DATA FOR THIS TASK
###
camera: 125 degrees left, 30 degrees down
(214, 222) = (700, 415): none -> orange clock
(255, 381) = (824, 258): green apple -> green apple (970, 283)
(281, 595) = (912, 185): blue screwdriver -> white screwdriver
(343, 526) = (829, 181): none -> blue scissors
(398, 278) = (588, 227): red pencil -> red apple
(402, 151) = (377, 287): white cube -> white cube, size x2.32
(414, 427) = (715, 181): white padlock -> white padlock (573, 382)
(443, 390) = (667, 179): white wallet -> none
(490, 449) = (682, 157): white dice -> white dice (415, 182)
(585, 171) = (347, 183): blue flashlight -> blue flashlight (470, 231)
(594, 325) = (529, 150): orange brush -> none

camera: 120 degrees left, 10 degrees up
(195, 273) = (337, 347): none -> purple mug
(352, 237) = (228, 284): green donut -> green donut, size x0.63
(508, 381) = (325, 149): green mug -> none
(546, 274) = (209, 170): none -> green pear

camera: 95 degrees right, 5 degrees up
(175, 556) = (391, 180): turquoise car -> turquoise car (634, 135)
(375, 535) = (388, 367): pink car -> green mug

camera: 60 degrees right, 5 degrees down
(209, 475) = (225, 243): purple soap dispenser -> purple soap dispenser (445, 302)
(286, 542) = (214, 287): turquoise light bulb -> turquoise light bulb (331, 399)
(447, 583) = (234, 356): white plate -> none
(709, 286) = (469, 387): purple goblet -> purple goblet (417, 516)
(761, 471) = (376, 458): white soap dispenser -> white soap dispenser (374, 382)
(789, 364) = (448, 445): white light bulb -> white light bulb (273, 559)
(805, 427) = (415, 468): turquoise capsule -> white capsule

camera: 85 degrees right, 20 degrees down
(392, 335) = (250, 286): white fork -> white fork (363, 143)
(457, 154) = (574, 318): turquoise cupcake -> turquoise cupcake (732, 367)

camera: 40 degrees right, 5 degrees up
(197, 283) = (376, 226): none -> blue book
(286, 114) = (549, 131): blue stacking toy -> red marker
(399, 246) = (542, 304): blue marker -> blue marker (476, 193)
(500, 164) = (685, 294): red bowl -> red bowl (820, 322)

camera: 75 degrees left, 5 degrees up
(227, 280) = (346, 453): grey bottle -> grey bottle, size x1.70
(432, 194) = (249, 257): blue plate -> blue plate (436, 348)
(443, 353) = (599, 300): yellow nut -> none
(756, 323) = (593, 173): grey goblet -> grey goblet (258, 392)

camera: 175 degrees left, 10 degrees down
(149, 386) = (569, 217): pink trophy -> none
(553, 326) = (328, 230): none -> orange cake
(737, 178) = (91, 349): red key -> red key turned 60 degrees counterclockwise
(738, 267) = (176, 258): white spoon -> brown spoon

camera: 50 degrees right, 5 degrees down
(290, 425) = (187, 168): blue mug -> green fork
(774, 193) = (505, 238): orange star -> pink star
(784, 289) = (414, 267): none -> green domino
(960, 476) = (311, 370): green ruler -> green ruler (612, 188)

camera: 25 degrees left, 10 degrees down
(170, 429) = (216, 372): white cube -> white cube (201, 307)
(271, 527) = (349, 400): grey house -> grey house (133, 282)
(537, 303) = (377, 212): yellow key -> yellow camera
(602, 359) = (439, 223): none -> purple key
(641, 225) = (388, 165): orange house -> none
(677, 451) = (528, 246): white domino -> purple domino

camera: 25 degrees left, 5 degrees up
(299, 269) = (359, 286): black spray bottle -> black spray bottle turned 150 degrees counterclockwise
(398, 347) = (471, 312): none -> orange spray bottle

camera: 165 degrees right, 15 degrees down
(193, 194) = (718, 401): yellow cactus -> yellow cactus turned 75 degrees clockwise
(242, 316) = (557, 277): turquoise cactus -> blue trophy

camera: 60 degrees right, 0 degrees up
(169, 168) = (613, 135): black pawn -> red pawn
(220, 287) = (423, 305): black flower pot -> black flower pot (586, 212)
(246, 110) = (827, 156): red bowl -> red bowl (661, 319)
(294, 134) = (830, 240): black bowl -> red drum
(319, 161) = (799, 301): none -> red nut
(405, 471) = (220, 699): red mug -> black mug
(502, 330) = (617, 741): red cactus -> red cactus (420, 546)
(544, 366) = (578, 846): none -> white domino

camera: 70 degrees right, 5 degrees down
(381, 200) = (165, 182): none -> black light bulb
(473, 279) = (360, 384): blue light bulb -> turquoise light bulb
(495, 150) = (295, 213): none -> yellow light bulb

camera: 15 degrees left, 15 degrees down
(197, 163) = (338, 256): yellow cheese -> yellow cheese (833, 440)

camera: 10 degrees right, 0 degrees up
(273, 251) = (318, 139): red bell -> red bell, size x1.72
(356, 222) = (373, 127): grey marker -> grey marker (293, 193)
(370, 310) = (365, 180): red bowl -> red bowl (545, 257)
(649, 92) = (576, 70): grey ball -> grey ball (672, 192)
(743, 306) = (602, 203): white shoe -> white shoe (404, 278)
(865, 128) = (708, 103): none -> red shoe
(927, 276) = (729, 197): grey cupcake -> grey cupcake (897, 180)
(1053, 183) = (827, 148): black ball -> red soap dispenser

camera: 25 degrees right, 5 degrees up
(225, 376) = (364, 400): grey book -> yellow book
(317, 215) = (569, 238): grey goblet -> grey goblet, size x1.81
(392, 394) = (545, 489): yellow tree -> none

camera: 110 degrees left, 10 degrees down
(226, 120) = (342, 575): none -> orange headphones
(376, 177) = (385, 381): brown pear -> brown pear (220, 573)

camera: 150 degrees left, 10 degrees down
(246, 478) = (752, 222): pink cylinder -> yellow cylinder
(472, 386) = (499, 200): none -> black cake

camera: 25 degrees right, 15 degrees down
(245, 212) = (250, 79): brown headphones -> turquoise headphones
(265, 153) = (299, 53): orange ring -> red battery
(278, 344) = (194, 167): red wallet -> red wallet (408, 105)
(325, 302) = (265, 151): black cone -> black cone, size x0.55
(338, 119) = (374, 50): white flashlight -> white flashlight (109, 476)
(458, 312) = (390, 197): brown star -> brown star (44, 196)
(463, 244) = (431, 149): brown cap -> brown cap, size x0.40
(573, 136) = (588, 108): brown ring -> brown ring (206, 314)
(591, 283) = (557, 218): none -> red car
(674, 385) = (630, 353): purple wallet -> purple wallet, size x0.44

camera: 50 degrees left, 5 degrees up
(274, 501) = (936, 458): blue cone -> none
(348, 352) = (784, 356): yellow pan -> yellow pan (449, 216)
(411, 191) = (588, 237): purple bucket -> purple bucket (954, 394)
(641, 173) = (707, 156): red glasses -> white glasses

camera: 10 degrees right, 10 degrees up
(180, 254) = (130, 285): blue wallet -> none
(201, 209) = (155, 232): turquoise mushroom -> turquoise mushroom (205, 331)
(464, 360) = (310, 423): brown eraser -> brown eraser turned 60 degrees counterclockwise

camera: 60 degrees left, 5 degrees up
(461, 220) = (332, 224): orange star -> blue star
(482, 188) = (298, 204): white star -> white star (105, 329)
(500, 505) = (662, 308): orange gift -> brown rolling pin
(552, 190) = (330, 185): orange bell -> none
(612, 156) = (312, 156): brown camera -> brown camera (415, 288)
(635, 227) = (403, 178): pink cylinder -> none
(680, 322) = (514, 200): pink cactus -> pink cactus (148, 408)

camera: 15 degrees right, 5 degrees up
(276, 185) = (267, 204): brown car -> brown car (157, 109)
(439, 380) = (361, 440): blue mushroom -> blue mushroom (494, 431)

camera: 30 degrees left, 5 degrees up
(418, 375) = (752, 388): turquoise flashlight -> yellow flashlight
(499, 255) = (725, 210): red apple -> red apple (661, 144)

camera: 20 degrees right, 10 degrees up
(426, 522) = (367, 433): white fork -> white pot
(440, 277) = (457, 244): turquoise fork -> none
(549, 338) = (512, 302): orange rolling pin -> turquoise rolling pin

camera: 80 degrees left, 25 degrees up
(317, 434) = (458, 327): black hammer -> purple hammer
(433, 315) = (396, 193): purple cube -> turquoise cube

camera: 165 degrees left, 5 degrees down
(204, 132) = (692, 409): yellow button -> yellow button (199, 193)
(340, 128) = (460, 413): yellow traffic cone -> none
###
INSTRUCTIONS TO FOLLOW
Retype, exactly and in full, the lines above from the one containing "camera: 165 degrees right, 15 degrees down" through the one containing "(246, 110) = (827, 156): red".

WORKED SOLUTION
camera: 165 degrees right, 15 degrees down
(193, 194) = (718, 401): yellow cactus -> yellow cactus turned 75 degrees clockwise
(242, 316) = (557, 277): turquoise cactus -> blue trophy

camera: 60 degrees right, 0 degrees up
(169, 168) = (613, 135): black pawn -> red pawn
(220, 287) = (423, 305): black flower pot -> black flower pot (586, 212)
(246, 110) = (827, 156): red bowl -> red bowl (661, 319)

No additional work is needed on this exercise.